======== Supplied data ========

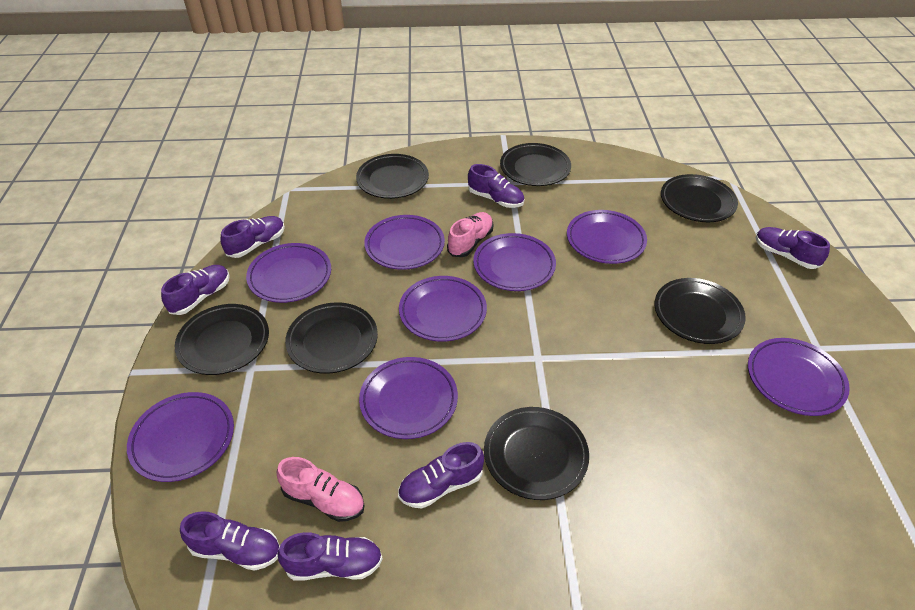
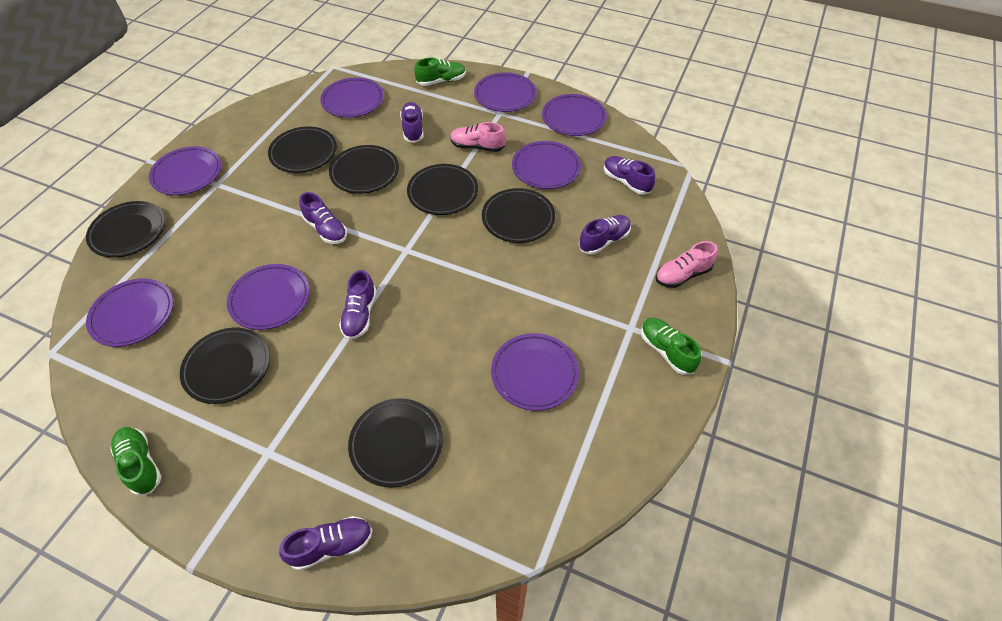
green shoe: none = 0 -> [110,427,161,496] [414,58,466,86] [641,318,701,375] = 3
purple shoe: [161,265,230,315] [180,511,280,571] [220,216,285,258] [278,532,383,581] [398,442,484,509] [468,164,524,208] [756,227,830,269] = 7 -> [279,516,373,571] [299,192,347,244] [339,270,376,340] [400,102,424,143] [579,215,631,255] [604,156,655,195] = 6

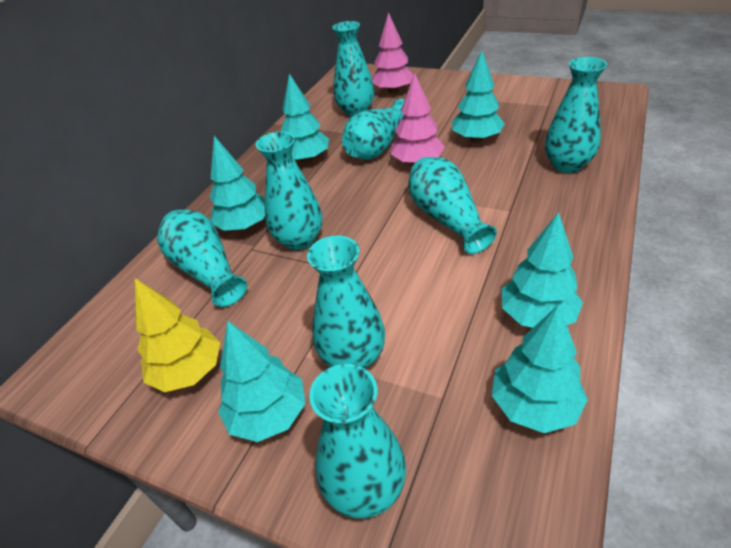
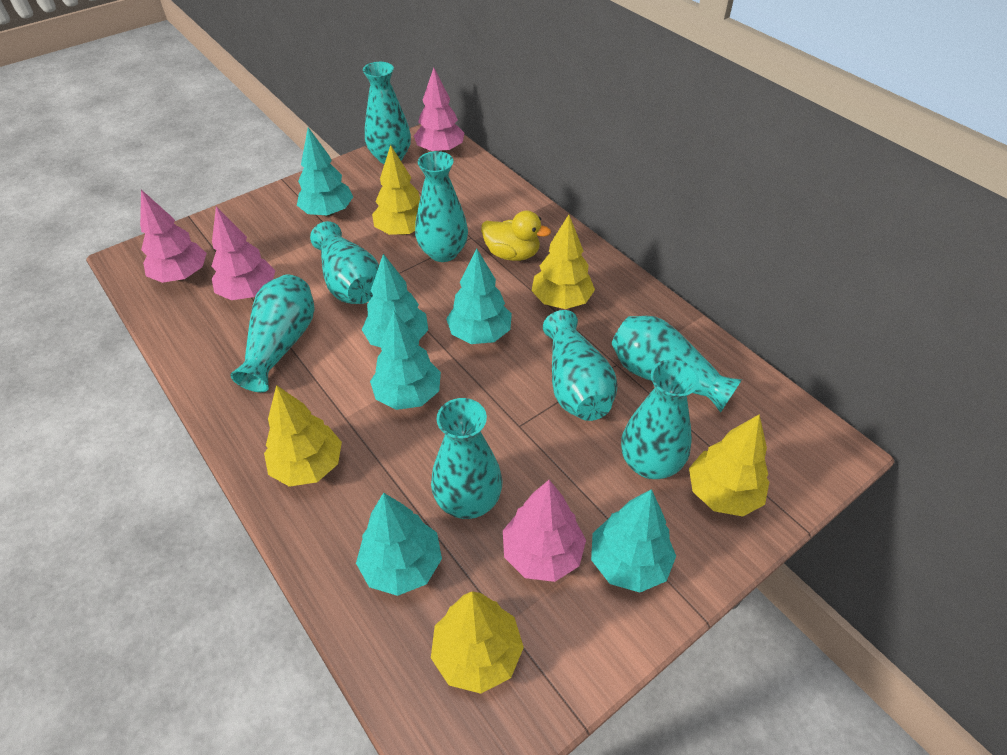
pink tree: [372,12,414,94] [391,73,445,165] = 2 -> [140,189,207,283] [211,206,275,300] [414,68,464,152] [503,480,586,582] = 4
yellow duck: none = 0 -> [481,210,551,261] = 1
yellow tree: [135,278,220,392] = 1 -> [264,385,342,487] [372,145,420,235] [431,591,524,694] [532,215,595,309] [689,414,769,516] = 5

========

About this task:
Show all lines above containing "none".

Reply:
green shoe: none = 0 -> [110,427,161,496] [414,58,466,86] [641,318,701,375] = 3
yellow duck: none = 0 -> [481,210,551,261] = 1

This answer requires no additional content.